#### Entries provided

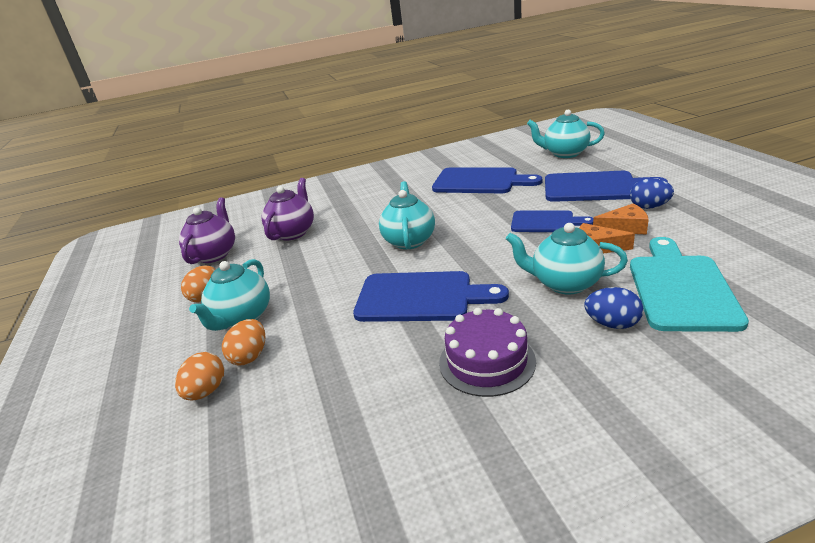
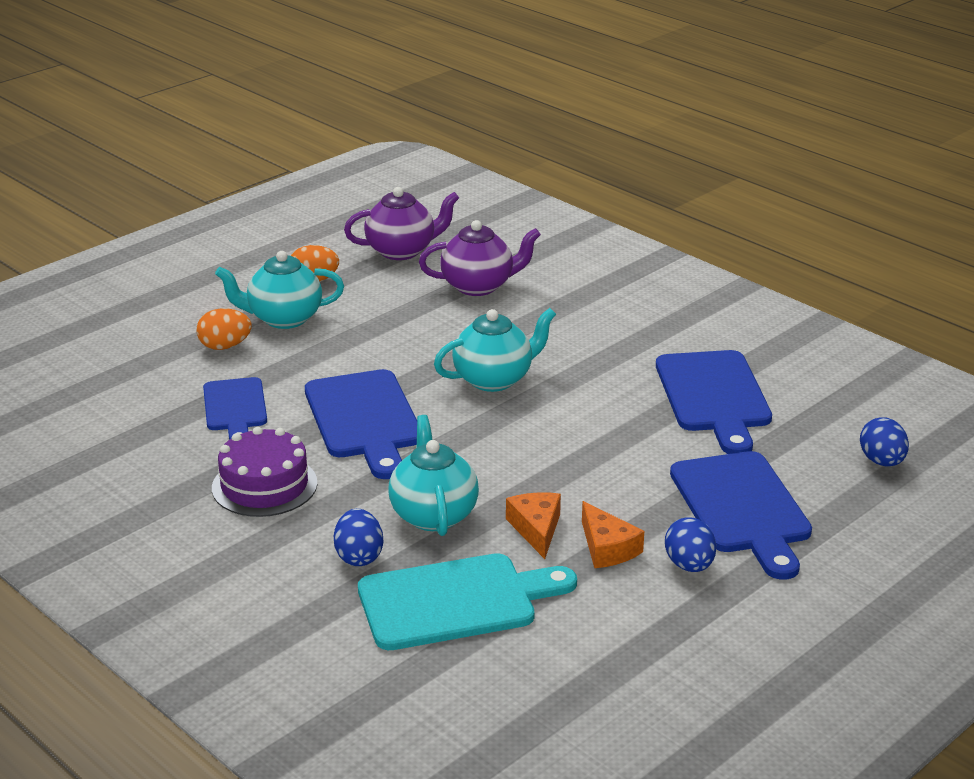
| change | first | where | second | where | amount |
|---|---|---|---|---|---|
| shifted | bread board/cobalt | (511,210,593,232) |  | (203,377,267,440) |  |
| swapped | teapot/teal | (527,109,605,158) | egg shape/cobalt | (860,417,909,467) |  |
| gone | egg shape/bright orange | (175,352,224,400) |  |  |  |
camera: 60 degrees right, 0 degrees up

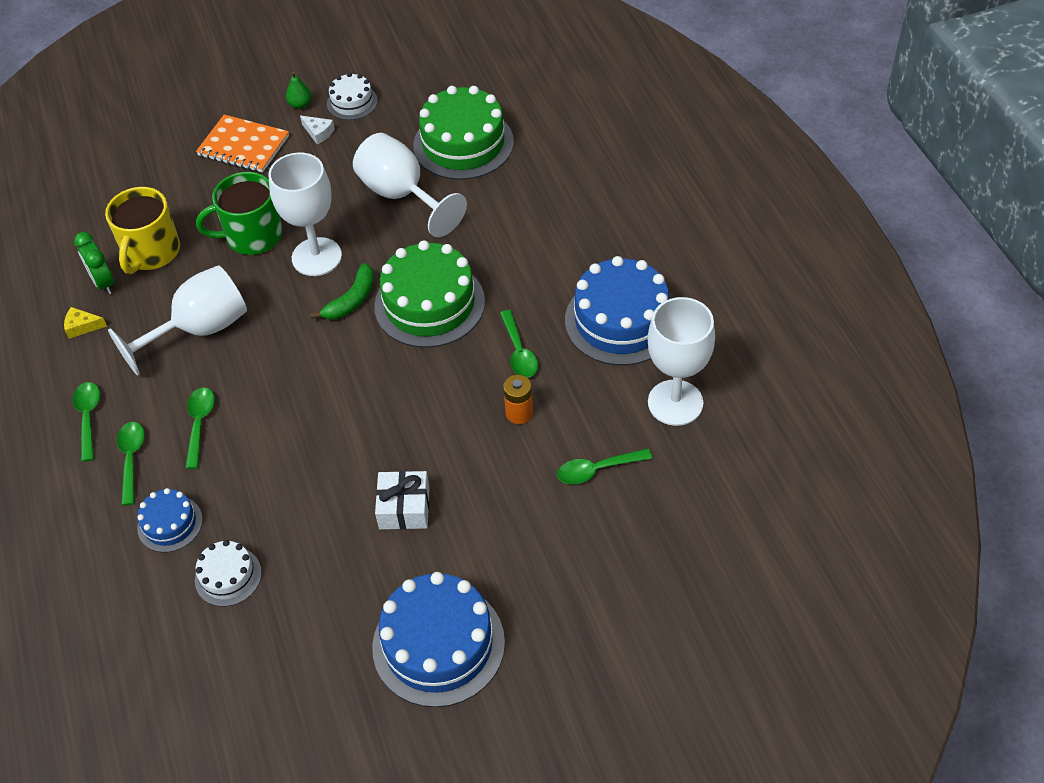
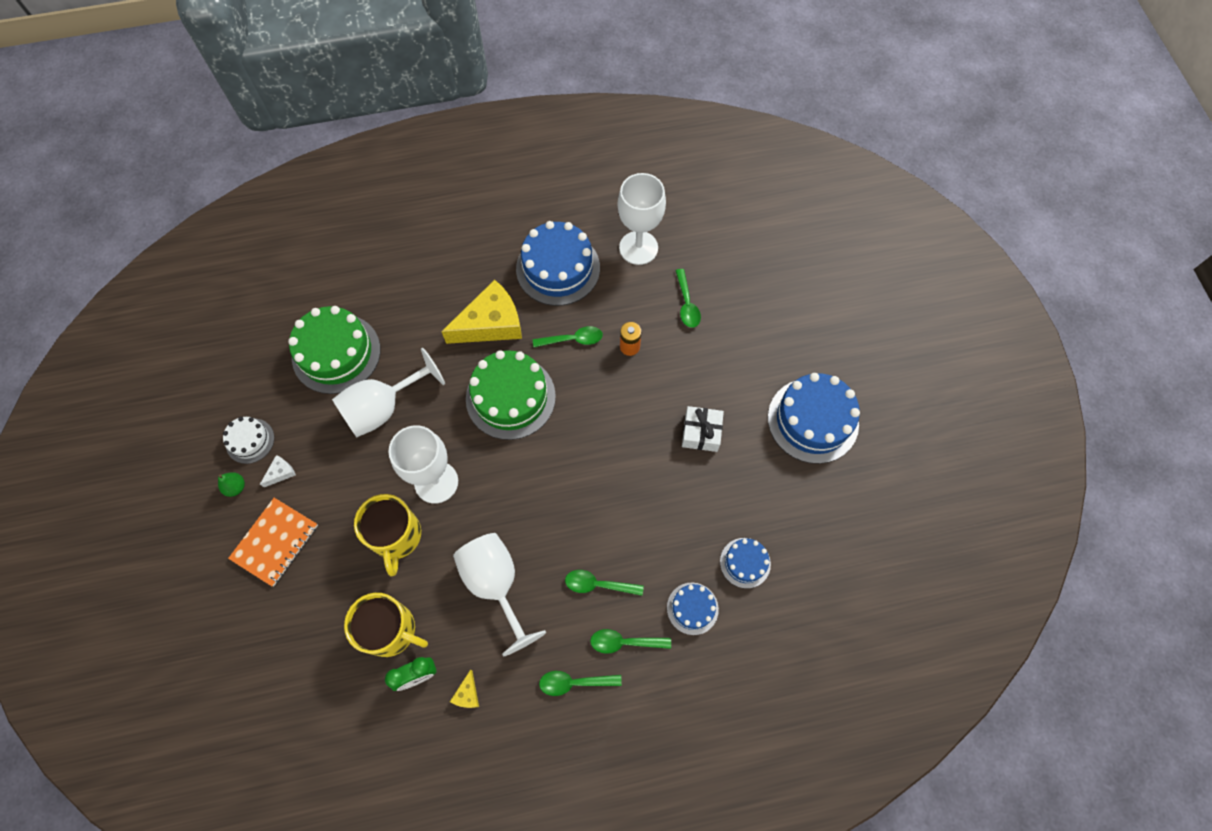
| change | first | where | second | where | amount |
|---|---|---|---|---|---|
| repainted | tea mug/leaf-green | (196,172,283,255) | tea mug/yellow | (354,494,421,576) |  |
| new |  |  | cheese/yellow | (441,279,522,344) |  |
| repainted | cake/white | (195,540,262,607) | cake/cobalt | (720,538,771,589) |  |
| gone | banana fruit/leaf-green | (310,263,374,320) |  |  |  |
camera: 85 degrees left, 15 degrees up

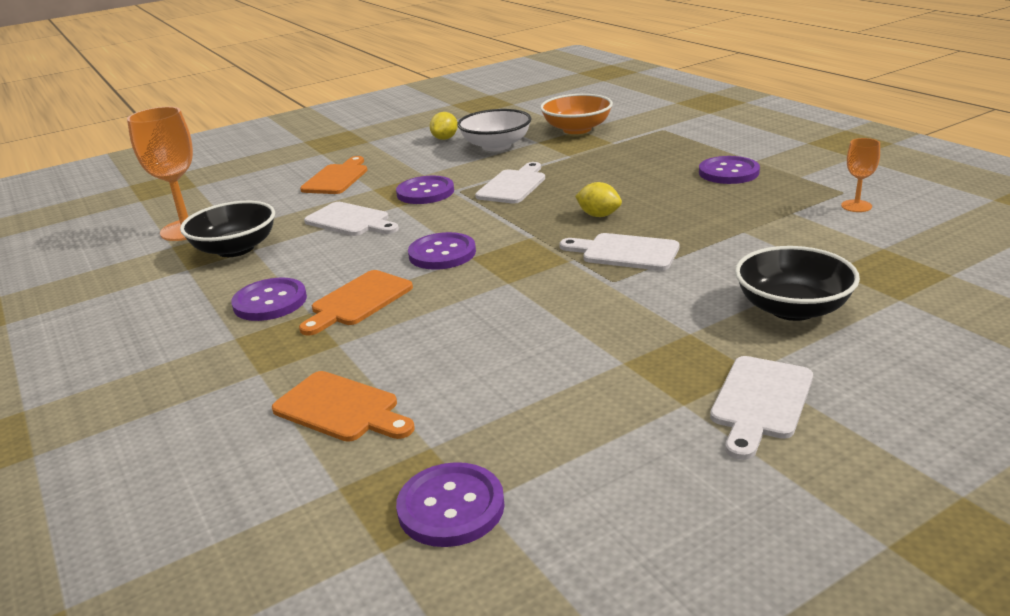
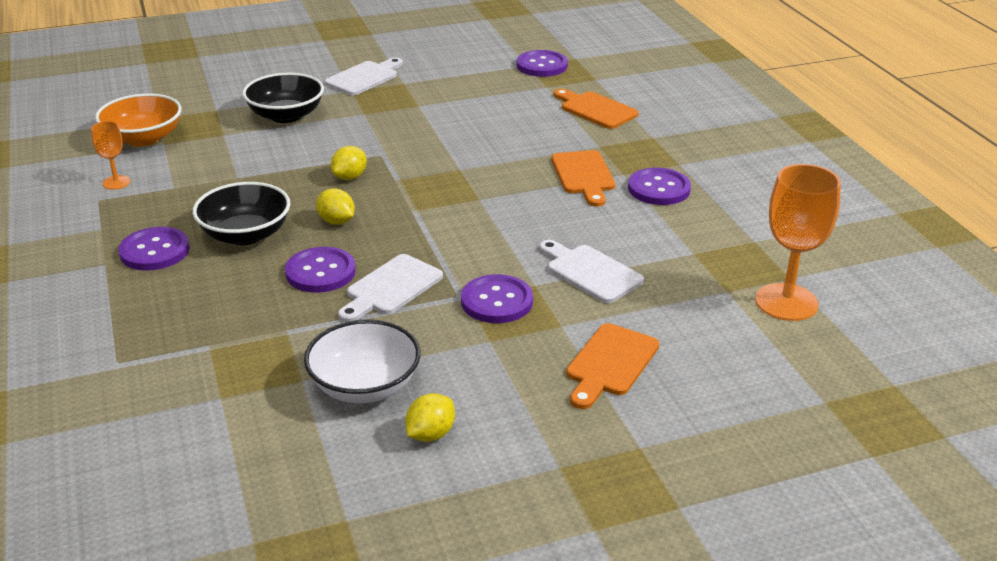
| change | first | where | second | where | amount |
|---|---|---|---|---|---|
| shifted | deep dish/bright orange | (540,94,613,134) |  | (95,93,182,146) |  |
| shifted | deep dish/ebony | (180,201,275,257) |  | (193,182,290,245) |  |
| shifted | sewing button/violet | (408,232,476,270) |  | (285,247,356,293) |  |
| swapped | bread board/white | (559,233,679,271) | citrus fruit/yellow | (331,146,367,180) |  |
| rotated | bread board/bright orange | (299,270,413,335) |  | (552,150,615,207) | 120 degrees clockwise |
camera: 170 degrees left, 5 degrees up

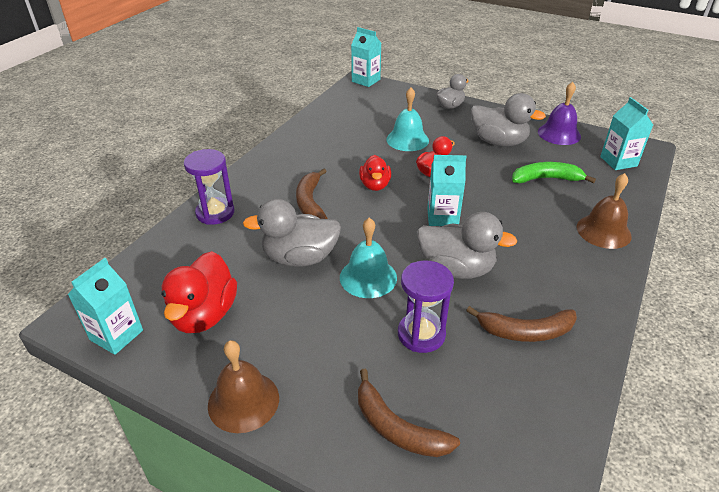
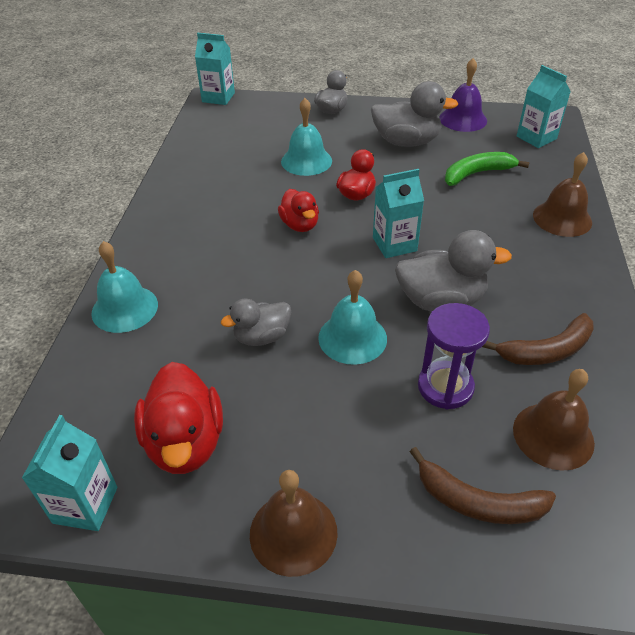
| change | first | where | second | where | amount |
|---|---|---|---|---|---|
| swapped | sandglass/violet | (184,149,234,225) | hand bell/teal | (92,241,158,333) |  |
| scaled | rubber duck/ash-grey | (243,199,341,267) |  | (221,299,291,346) | x0.63 |
| new |  |  | hand bell/dark brown | (513,369,595,471) |  |
| gone | banana fruit/dark brown | (296,168,327,219) |  |  |  |
camera: 20 degrees left, 5 degrees up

########

Work order: Everything in the records above should be printed exactly, apart from the pictures.

Solved exercise:
| change | first | where | second | where | amount |
|---|---|---|---|---|---|
| shifted | bread board/cobalt | (511,210,593,232) |  | (203,377,267,440) |  |
| swapped | teapot/teal | (527,109,605,158) | egg shape/cobalt | (860,417,909,467) |  |
| gone | egg shape/bright orange | (175,352,224,400) |  |  |  |
camera: 60 degrees right, 0 degrees up

| change | first | where | second | where | amount |
|---|---|---|---|---|---|
| repainted | tea mug/leaf-green | (196,172,283,255) | tea mug/yellow | (354,494,421,576) |  |
| new |  |  | cheese/yellow | (441,279,522,344) |  |
| repainted | cake/white | (195,540,262,607) | cake/cobalt | (720,538,771,589) |  |
| gone | banana fruit/leaf-green | (310,263,374,320) |  |  |  |
camera: 85 degrees left, 15 degrees up

| change | first | where | second | where | amount |
|---|---|---|---|---|---|
| shifted | deep dish/bright orange | (540,94,613,134) |  | (95,93,182,146) |  |
| shifted | deep dish/ebony | (180,201,275,257) |  | (193,182,290,245) |  |
| shifted | sewing button/violet | (408,232,476,270) |  | (285,247,356,293) |  |
| swapped | bread board/white | (559,233,679,271) | citrus fruit/yellow | (331,146,367,180) |  |
| rotated | bread board/bright orange | (299,270,413,335) |  | (552,150,615,207) | 120 degrees clockwise |
camera: 170 degrees left, 5 degrees up

| change | first | where | second | where | amount |
|---|---|---|---|---|---|
| swapped | sandglass/violet | (184,149,234,225) | hand bell/teal | (92,241,158,333) |  |
| scaled | rubber duck/ash-grey | (243,199,341,267) |  | (221,299,291,346) | x0.63 |
| new |  |  | hand bell/dark brown | (513,369,595,471) |  |
| gone | banana fruit/dark brown | (296,168,327,219) |  |  |  |
camera: 20 degrees left, 5 degrees up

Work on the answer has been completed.